→ Problem to work on:
Restate all the data word for word, leaving nothing out.

____

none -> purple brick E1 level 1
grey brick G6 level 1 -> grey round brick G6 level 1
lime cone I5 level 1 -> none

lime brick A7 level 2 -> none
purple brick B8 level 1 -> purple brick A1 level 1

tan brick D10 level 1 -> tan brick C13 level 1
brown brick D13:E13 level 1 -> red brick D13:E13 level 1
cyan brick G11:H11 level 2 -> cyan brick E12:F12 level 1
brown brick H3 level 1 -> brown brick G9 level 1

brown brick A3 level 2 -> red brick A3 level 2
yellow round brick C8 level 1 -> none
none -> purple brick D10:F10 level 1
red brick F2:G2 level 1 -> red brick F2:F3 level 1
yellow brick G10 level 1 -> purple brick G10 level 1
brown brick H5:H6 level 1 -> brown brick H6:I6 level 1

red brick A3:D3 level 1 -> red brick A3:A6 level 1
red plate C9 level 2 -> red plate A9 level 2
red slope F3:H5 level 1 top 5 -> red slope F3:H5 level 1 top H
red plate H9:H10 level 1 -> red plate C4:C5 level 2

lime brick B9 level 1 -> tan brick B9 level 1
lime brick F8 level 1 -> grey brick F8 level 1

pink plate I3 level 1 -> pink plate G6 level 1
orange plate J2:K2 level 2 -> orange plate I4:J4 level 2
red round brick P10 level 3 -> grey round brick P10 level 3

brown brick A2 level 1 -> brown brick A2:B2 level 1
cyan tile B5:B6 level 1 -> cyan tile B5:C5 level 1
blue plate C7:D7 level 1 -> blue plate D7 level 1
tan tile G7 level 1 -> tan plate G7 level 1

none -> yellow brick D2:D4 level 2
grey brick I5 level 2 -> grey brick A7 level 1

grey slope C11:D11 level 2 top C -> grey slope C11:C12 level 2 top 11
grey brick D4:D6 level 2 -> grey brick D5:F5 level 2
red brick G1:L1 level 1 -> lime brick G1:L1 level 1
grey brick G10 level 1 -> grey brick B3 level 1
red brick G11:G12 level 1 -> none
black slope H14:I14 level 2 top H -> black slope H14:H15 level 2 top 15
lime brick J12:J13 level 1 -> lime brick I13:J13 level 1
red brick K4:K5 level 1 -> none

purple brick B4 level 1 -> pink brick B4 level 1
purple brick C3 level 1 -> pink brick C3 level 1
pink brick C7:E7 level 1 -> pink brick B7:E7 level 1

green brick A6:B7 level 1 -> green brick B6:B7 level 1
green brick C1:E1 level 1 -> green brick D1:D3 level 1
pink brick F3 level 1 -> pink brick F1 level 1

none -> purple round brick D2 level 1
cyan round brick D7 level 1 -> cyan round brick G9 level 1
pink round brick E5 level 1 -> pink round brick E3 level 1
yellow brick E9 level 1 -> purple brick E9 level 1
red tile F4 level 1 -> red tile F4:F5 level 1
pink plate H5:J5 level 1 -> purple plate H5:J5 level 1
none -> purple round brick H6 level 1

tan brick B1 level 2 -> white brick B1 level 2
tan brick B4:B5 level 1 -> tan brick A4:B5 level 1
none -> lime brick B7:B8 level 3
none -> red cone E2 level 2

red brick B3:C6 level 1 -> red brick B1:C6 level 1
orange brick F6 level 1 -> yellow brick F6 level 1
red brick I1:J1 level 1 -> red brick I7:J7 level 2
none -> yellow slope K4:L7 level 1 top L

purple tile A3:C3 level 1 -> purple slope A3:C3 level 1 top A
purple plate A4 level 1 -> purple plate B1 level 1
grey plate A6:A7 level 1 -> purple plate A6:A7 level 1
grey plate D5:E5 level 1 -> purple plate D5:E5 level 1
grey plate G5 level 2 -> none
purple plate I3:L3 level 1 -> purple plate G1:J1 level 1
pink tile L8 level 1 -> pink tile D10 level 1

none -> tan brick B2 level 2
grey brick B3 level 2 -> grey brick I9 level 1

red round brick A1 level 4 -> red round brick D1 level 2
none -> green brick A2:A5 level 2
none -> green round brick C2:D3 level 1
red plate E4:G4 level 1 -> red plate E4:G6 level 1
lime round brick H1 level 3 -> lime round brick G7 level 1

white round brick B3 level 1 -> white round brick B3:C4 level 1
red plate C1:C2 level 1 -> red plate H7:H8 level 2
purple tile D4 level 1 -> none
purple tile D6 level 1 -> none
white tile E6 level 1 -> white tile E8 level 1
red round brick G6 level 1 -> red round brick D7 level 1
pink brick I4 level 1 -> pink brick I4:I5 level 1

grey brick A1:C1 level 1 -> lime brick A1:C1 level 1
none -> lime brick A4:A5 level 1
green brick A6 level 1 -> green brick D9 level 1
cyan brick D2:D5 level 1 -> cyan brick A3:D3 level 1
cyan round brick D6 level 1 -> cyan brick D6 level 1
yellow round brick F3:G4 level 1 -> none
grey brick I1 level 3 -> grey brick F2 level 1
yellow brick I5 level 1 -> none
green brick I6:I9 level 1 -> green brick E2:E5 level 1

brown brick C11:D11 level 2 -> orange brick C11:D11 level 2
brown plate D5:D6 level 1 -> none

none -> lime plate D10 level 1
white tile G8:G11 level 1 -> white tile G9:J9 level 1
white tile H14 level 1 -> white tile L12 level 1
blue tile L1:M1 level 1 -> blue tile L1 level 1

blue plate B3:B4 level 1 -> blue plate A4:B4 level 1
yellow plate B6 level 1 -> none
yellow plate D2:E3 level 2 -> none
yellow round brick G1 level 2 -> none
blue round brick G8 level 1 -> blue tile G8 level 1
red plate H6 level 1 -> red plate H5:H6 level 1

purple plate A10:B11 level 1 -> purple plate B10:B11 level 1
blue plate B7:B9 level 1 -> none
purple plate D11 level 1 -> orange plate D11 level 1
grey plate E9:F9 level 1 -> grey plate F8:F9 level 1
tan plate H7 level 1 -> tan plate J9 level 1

____

→ Response:
none -> purple brick E1 level 1
grey brick G6 level 1 -> grey round brick G6 level 1
lime cone I5 level 1 -> none

lime brick A7 level 2 -> none
purple brick B8 level 1 -> purple brick A1 level 1

tan brick D10 level 1 -> tan brick C13 level 1
brown brick D13:E13 level 1 -> red brick D13:E13 level 1
cyan brick G11:H11 level 2 -> cyan brick E12:F12 level 1
brown brick H3 level 1 -> brown brick G9 level 1

brown brick A3 level 2 -> red brick A3 level 2
yellow round brick C8 level 1 -> none
none -> purple brick D10:F10 level 1
red brick F2:G2 level 1 -> red brick F2:F3 level 1
yellow brick G10 level 1 -> purple brick G10 level 1
brown brick H5:H6 level 1 -> brown brick H6:I6 level 1

red brick A3:D3 level 1 -> red brick A3:A6 level 1
red plate C9 level 2 -> red plate A9 level 2
red slope F3:H5 level 1 top 5 -> red slope F3:H5 level 1 top H
red plate H9:H10 level 1 -> red plate C4:C5 level 2

lime brick B9 level 1 -> tan brick B9 level 1
lime brick F8 level 1 -> grey brick F8 level 1

pink plate I3 level 1 -> pink plate G6 level 1
orange plate J2:K2 level 2 -> orange plate I4:J4 level 2
red round brick P10 level 3 -> grey round brick P10 level 3

brown brick A2 level 1 -> brown brick A2:B2 level 1
cyan tile B5:B6 level 1 -> cyan tile B5:C5 level 1
blue plate C7:D7 level 1 -> blue plate D7 level 1
tan tile G7 level 1 -> tan plate G7 level 1

none -> yellow brick D2:D4 level 2
grey brick I5 level 2 -> grey brick A7 level 1

grey slope C11:D11 level 2 top C -> grey slope C11:C12 level 2 top 11
grey brick D4:D6 level 2 -> grey brick D5:F5 level 2
red brick G1:L1 level 1 -> lime brick G1:L1 level 1
grey brick G10 level 1 -> grey brick B3 level 1
red brick G11:G12 level 1 -> none
black slope H14:I14 level 2 top H -> black slope H14:H15 level 2 top 15
lime brick J12:J13 level 1 -> lime brick I13:J13 level 1
red brick K4:K5 level 1 -> none

purple brick B4 level 1 -> pink brick B4 level 1
purple brick C3 level 1 -> pink brick C3 level 1
pink brick C7:E7 level 1 -> pink brick B7:E7 level 1

green brick A6:B7 level 1 -> green brick B6:B7 level 1
green brick C1:E1 level 1 -> green brick D1:D3 level 1
pink brick F3 level 1 -> pink brick F1 level 1

none -> purple round brick D2 level 1
cyan round brick D7 level 1 -> cyan round brick G9 level 1
pink round brick E5 level 1 -> pink round brick E3 level 1
yellow brick E9 level 1 -> purple brick E9 level 1
red tile F4 level 1 -> red tile F4:F5 level 1
pink plate H5:J5 level 1 -> purple plate H5:J5 level 1
none -> purple round brick H6 level 1

tan brick B1 level 2 -> white brick B1 level 2
tan brick B4:B5 level 1 -> tan brick A4:B5 level 1
none -> lime brick B7:B8 level 3
none -> red cone E2 level 2

red brick B3:C6 level 1 -> red brick B1:C6 level 1
orange brick F6 level 1 -> yellow brick F6 level 1
red brick I1:J1 level 1 -> red brick I7:J7 level 2
none -> yellow slope K4:L7 level 1 top L

purple tile A3:C3 level 1 -> purple slope A3:C3 level 1 top A
purple plate A4 level 1 -> purple plate B1 level 1
grey plate A6:A7 level 1 -> purple plate A6:A7 level 1
grey plate D5:E5 level 1 -> purple plate D5:E5 level 1
grey plate G5 level 2 -> none
purple plate I3:L3 level 1 -> purple plate G1:J1 level 1
pink tile L8 level 1 -> pink tile D10 level 1

none -> tan brick B2 level 2
grey brick B3 level 2 -> grey brick I9 level 1

red round brick A1 level 4 -> red round brick D1 level 2
none -> green brick A2:A5 level 2
none -> green round brick C2:D3 level 1
red plate E4:G4 level 1 -> red plate E4:G6 level 1
lime round brick H1 level 3 -> lime round brick G7 level 1

white round brick B3 level 1 -> white round brick B3:C4 level 1
red plate C1:C2 level 1 -> red plate H7:H8 level 2
purple tile D4 level 1 -> none
purple tile D6 level 1 -> none
white tile E6 level 1 -> white tile E8 level 1
red round brick G6 level 1 -> red round brick D7 level 1
pink brick I4 level 1 -> pink brick I4:I5 level 1

grey brick A1:C1 level 1 -> lime brick A1:C1 level 1
none -> lime brick A4:A5 level 1
green brick A6 level 1 -> green brick D9 level 1
cyan brick D2:D5 level 1 -> cyan brick A3:D3 level 1
cyan round brick D6 level 1 -> cyan brick D6 level 1
yellow round brick F3:G4 level 1 -> none
grey brick I1 level 3 -> grey brick F2 level 1
yellow brick I5 level 1 -> none
green brick I6:I9 level 1 -> green brick E2:E5 level 1

brown brick C11:D11 level 2 -> orange brick C11:D11 level 2
brown plate D5:D6 level 1 -> none

none -> lime plate D10 level 1
white tile G8:G11 level 1 -> white tile G9:J9 level 1
white tile H14 level 1 -> white tile L12 level 1
blue tile L1:M1 level 1 -> blue tile L1 level 1

blue plate B3:B4 level 1 -> blue plate A4:B4 level 1
yellow plate B6 level 1 -> none
yellow plate D2:E3 level 2 -> none
yellow round brick G1 level 2 -> none
blue round brick G8 level 1 -> blue tile G8 level 1
red plate H6 level 1 -> red plate H5:H6 level 1

purple plate A10:B11 level 1 -> purple plate B10:B11 level 1
blue plate B7:B9 level 1 -> none
purple plate D11 level 1 -> orange plate D11 level 1
grey plate E9:F9 level 1 -> grey plate F8:F9 level 1
tan plate H7 level 1 -> tan plate J9 level 1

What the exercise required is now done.